[Exercise materials Boundary: Start]
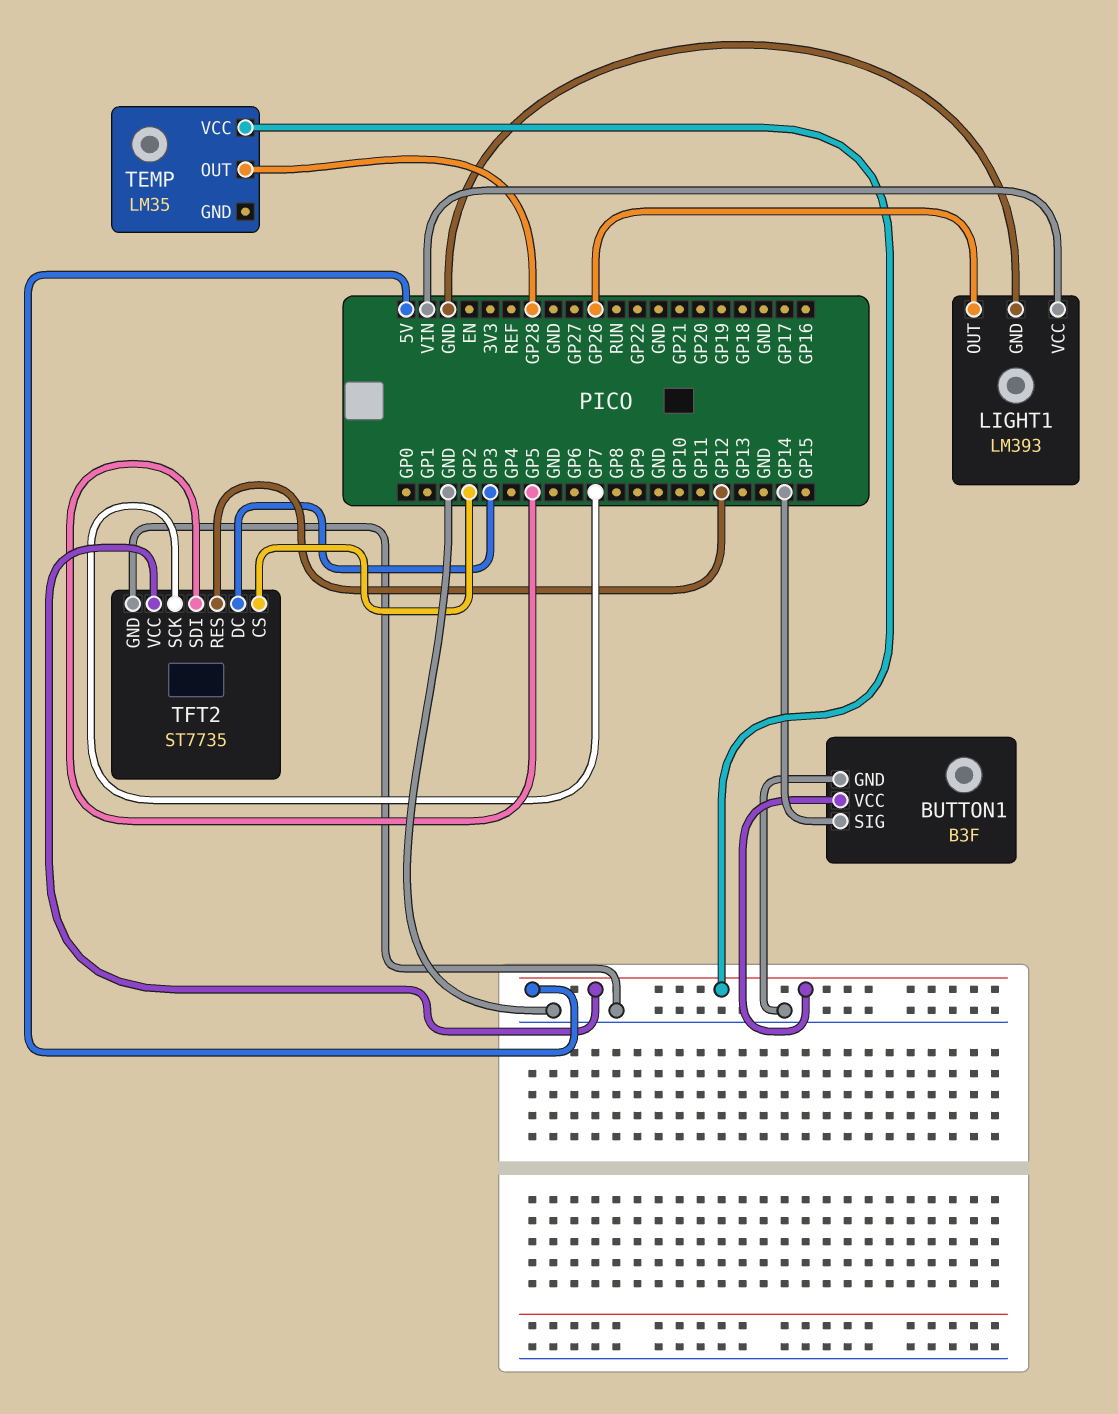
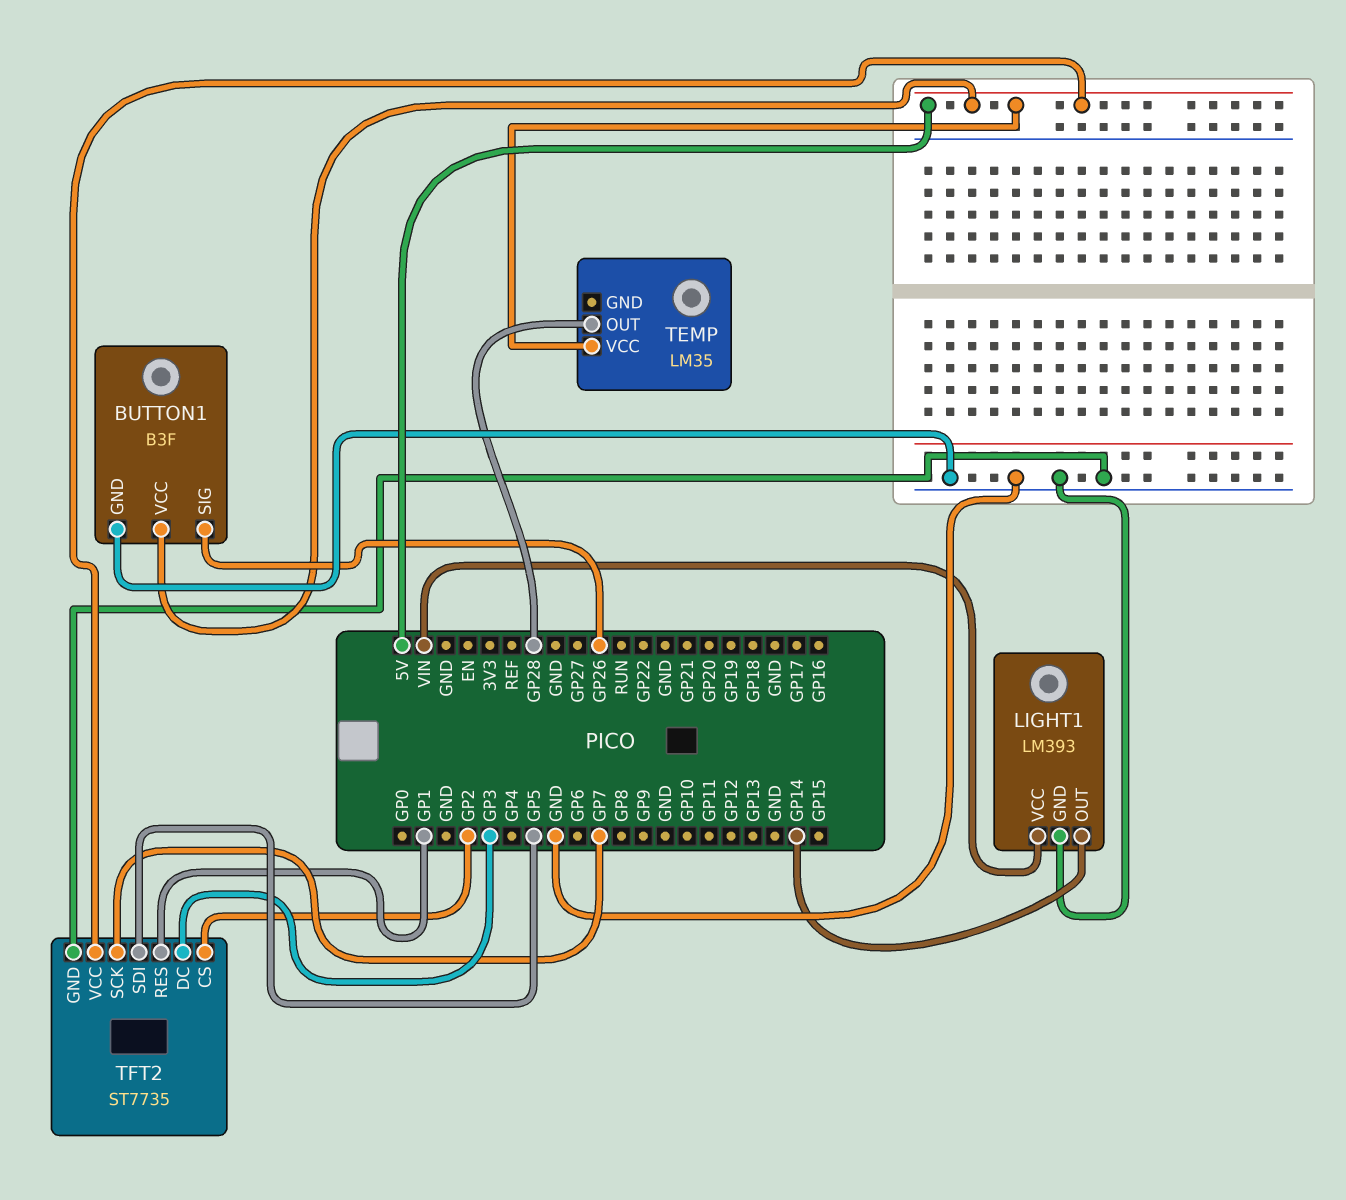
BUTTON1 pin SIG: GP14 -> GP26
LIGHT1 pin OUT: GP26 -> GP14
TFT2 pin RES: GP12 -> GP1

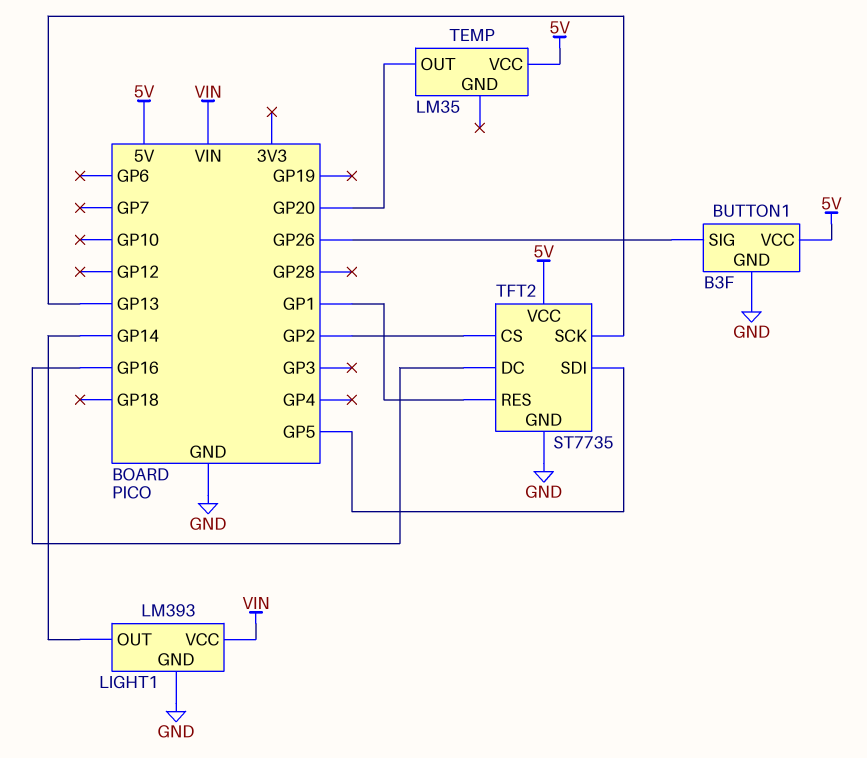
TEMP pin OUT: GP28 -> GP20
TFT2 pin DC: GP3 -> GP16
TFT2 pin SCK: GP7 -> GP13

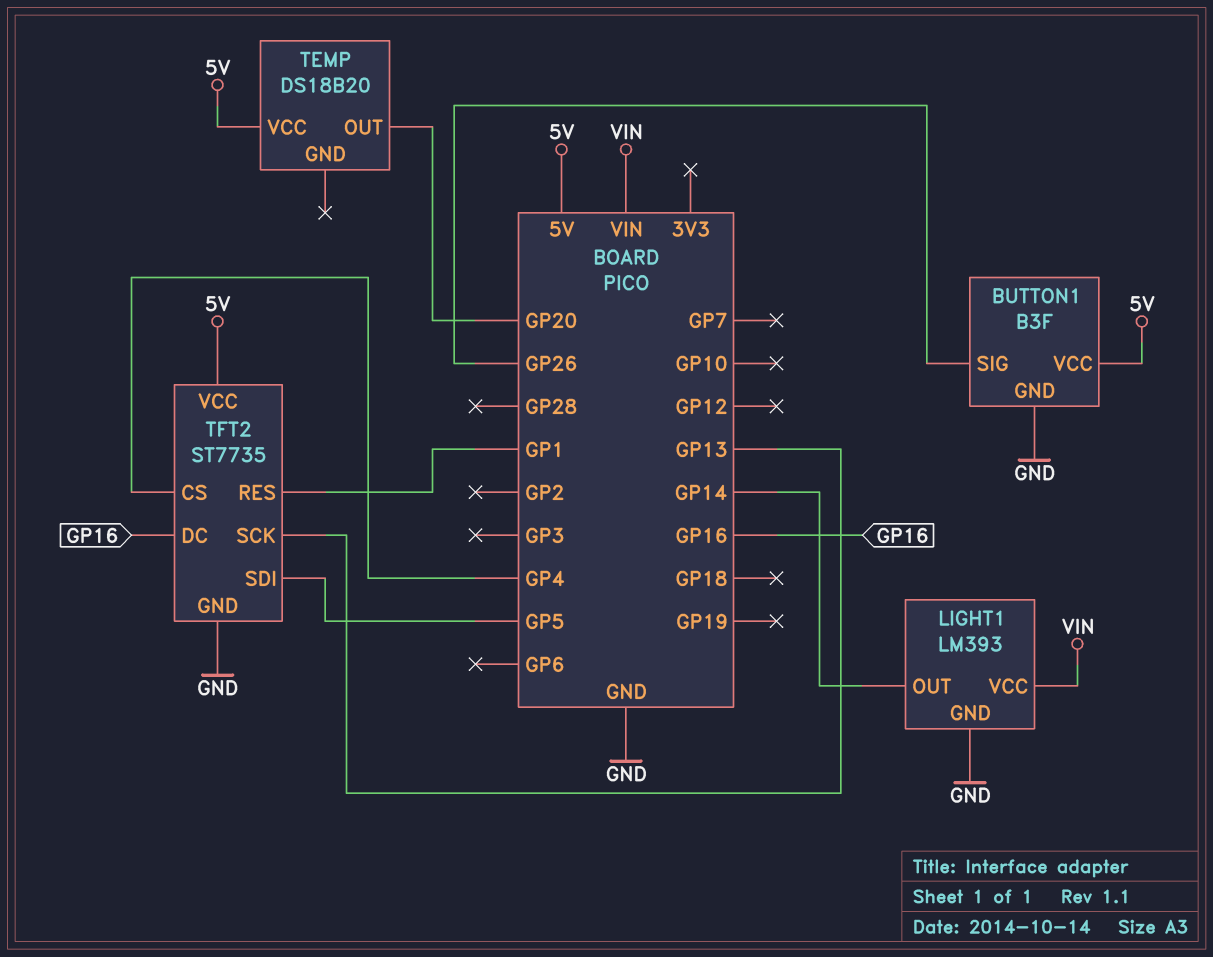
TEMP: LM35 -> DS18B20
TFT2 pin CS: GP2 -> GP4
[Exercise materials Boundary: End]
▶ [Work instructions]:
Each line from the one with "TFT2 pin SCK: GP7 -> GP13" to the final line of the data above is to be printed exactly; no picture should appear in the copy.

▶ [Result of this task]:
TFT2 pin SCK: GP7 -> GP13

TEMP: LM35 -> DS18B20
TFT2 pin CS: GP2 -> GP4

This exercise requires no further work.